━━ RECORDS FOR THIS EXERCISE ━━

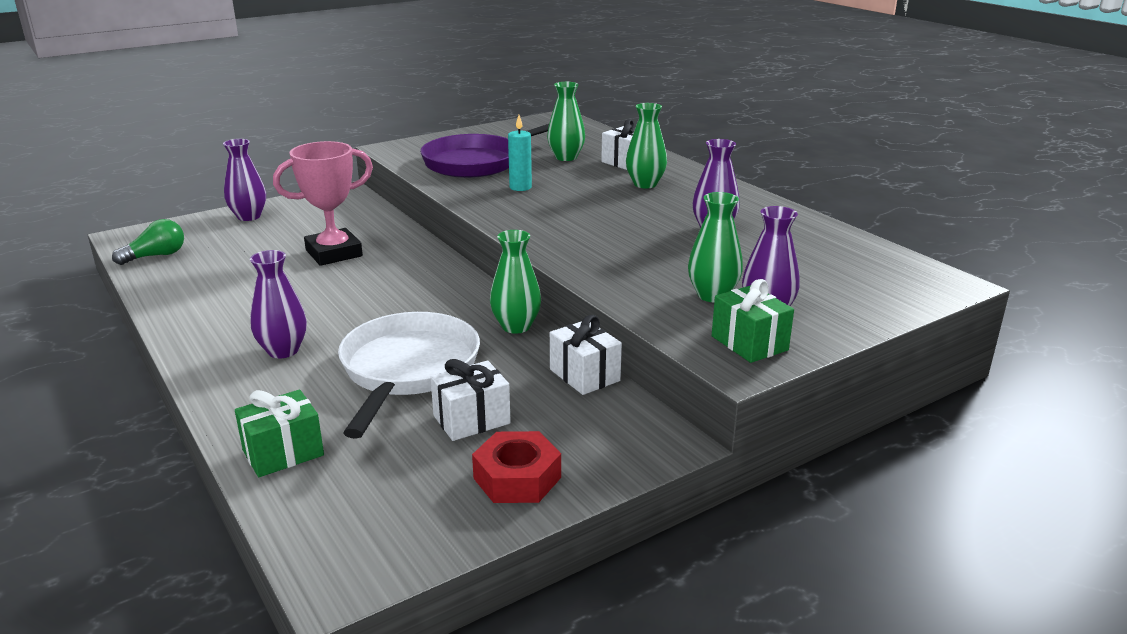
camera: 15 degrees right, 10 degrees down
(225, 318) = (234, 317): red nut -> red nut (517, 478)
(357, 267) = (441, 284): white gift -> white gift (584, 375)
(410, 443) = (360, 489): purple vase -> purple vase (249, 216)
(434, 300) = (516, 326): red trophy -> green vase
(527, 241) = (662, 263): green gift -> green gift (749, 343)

━━━

# ACTION ITEM:
Check the data for the word "gift" and pull out the lines that have it.

# ANSWER SPACE:
(357, 267) = (441, 284): white gift -> white gift (584, 375)
(527, 241) = (662, 263): green gift -> green gift (749, 343)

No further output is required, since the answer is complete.